Pull every line holding the word "satellite" from the data below and copy it.

(Source records)
┄┄┄┄┄┄┄┄┄┄┄┄┄┄┄┄┄┄┄┄
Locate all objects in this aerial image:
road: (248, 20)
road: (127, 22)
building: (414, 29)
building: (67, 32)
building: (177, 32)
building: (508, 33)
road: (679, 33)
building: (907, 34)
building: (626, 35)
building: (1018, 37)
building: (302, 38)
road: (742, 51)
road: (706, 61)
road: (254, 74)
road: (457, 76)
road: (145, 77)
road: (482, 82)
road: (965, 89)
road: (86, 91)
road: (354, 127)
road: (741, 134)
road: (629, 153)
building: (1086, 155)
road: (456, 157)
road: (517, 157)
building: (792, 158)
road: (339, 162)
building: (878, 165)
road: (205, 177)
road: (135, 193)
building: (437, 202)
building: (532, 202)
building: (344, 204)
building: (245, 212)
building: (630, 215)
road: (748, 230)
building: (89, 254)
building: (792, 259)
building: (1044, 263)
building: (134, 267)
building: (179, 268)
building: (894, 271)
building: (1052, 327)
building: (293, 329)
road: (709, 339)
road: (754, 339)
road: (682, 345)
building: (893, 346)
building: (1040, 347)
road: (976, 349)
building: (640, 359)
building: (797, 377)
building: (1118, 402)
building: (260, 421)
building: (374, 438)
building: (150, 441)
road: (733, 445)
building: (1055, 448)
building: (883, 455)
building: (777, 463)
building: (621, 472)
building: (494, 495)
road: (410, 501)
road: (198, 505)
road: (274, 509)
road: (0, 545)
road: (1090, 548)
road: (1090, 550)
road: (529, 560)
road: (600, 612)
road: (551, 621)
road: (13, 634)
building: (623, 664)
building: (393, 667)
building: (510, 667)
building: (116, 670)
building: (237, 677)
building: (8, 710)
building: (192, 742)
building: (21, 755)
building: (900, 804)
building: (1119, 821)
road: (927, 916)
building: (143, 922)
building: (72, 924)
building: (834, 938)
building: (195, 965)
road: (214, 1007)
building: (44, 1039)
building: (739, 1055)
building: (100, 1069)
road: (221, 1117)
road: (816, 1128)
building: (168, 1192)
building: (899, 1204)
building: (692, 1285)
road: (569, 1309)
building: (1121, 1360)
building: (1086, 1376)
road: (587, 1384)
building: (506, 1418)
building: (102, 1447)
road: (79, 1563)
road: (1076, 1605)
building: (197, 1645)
┄┄┄┄┄┄┄┄┄┄┄┄┄┄┄┄┄┄┄┄
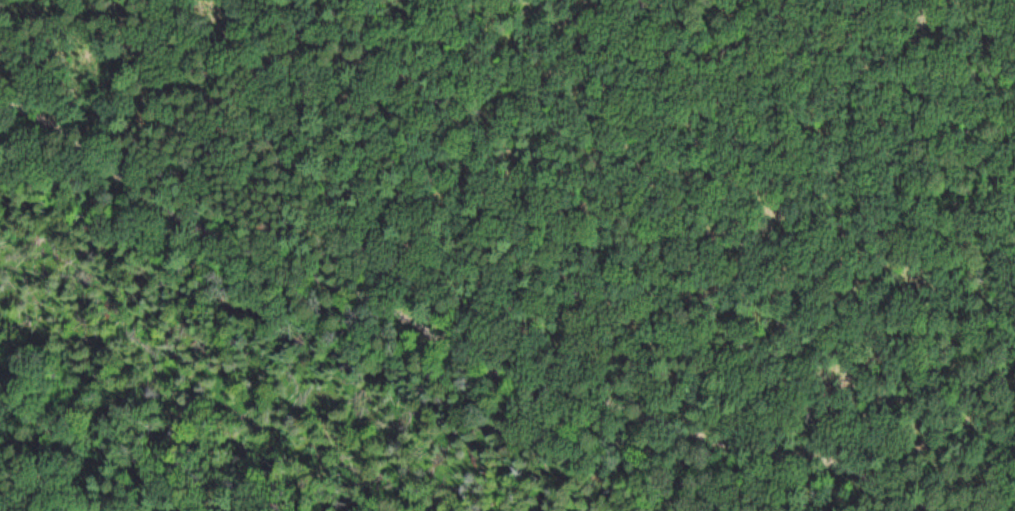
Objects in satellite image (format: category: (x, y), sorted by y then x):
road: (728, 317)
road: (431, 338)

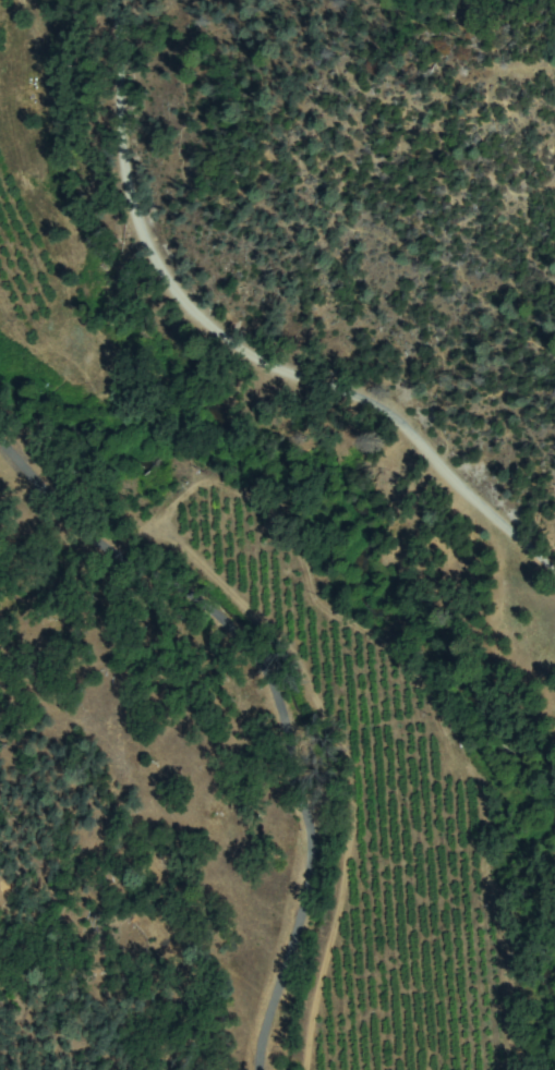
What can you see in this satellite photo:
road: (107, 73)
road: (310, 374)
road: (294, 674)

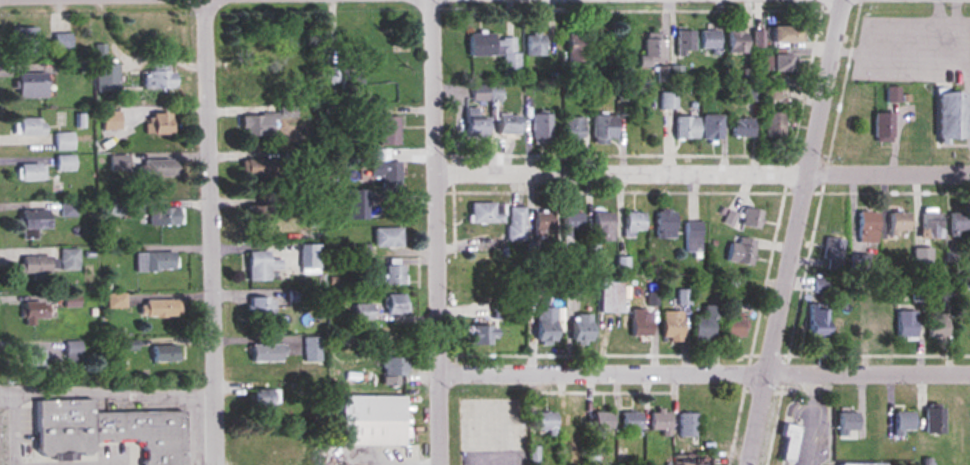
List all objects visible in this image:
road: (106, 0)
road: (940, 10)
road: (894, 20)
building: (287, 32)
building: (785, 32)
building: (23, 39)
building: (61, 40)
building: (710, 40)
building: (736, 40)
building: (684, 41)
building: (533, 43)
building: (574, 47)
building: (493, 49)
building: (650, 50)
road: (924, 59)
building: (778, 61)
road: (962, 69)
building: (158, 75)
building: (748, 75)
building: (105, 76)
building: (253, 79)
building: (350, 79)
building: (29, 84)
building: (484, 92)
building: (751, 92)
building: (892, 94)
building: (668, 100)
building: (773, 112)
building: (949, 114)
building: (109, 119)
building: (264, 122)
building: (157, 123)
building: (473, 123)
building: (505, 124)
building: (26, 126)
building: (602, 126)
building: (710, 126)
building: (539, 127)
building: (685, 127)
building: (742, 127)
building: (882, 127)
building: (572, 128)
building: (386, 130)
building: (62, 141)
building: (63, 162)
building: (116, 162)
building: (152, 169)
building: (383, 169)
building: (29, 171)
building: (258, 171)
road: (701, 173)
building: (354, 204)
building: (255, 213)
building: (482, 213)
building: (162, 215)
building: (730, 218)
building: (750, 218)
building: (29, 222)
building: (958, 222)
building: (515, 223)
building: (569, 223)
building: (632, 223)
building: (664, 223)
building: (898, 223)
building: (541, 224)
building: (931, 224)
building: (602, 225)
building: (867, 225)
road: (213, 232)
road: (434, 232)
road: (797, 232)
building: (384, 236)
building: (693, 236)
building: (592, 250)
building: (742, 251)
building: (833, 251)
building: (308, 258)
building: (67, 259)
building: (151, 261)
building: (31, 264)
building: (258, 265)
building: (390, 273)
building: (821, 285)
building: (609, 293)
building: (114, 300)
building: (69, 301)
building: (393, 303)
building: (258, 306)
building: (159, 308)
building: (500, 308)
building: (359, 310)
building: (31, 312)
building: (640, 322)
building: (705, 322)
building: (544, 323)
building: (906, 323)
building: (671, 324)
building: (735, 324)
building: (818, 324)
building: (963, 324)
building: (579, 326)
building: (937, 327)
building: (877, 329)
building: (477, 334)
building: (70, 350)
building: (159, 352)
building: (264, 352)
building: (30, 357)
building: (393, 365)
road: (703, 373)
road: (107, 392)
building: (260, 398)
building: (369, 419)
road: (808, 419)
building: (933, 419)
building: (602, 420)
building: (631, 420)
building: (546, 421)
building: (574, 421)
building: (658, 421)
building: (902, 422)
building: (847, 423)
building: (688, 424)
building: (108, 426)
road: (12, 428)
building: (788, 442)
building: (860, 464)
┄┄┄┄┄┄┄┄┄┄┄┄┄┄┄┄┄┄┄┄
**Answer space**
Objects in satellite image (format: category: (x, y), sorted by y then x):
What can you see in this satellite photo:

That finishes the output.